Copy the records word for word, from the first line through the line that contains "Amanda Sparks [117, 946]".

(Dataset excerpt)
────────────────────

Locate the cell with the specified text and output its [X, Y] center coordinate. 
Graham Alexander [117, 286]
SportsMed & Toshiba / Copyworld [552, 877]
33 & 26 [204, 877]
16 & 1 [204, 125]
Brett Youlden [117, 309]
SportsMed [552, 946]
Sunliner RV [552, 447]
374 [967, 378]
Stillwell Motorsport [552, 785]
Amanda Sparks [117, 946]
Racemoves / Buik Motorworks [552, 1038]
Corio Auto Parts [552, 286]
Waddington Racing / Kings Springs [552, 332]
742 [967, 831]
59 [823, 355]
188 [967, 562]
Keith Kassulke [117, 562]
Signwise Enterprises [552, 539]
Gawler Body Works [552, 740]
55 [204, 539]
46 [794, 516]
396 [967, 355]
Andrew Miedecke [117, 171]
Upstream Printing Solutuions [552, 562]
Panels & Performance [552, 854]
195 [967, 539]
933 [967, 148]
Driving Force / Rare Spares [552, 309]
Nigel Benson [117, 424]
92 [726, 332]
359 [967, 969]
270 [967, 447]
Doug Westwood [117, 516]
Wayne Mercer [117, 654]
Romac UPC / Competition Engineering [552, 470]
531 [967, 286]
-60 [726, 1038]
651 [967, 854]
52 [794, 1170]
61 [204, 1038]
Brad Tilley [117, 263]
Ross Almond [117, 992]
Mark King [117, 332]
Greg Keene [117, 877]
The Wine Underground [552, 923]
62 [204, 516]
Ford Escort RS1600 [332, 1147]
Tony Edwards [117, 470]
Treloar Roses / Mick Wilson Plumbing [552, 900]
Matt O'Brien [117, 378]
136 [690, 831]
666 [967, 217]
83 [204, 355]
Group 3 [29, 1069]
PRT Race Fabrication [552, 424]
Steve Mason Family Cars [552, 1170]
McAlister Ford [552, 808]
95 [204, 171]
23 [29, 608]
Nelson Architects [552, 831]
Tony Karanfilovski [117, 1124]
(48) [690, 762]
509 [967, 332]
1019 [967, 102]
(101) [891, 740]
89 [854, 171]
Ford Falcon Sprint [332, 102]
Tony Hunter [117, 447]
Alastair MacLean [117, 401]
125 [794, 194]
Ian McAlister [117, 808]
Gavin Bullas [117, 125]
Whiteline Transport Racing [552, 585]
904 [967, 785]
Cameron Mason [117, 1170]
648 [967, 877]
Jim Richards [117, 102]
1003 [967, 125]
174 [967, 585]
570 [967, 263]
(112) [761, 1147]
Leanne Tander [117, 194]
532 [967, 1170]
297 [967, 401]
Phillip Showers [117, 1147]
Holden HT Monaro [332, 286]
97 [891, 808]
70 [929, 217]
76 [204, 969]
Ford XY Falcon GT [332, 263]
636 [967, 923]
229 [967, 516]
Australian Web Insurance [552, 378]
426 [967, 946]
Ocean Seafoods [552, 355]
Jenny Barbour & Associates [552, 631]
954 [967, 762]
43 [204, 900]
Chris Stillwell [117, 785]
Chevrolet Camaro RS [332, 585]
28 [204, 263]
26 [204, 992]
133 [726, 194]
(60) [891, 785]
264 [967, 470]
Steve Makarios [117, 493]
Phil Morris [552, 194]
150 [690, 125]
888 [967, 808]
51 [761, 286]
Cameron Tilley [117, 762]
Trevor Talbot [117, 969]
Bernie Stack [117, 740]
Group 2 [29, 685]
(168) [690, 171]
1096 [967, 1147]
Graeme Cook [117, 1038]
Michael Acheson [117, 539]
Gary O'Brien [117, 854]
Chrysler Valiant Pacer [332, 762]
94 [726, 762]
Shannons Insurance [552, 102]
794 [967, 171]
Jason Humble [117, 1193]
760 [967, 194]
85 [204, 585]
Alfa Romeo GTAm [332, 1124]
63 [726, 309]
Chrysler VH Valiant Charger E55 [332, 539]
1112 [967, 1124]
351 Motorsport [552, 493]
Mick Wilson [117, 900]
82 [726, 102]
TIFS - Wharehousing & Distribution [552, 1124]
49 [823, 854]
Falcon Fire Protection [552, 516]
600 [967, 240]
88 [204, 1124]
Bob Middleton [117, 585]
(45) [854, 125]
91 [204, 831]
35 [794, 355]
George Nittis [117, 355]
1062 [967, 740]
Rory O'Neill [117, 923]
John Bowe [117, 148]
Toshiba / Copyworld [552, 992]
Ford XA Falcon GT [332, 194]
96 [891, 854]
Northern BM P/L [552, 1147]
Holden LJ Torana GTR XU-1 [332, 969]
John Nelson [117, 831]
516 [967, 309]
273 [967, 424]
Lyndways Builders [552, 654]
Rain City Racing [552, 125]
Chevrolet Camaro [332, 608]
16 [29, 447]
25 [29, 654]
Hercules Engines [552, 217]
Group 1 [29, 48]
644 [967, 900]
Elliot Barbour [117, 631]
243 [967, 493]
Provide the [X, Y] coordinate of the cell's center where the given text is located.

────────────────────

[Solution for this exercise]:
Locate the cell with the specified text and output its [X, Y] center coordinate. 
Graham Alexander [117, 286]
SportsMed & Toshiba / Copyworld [552, 877]
33 & 26 [204, 877]
16 & 1 [204, 125]
Brett Youlden [117, 309]
SportsMed [552, 946]
Sunliner RV [552, 447]
374 [967, 378]
Stillwell Motorsport [552, 785]
Amanda Sparks [117, 946]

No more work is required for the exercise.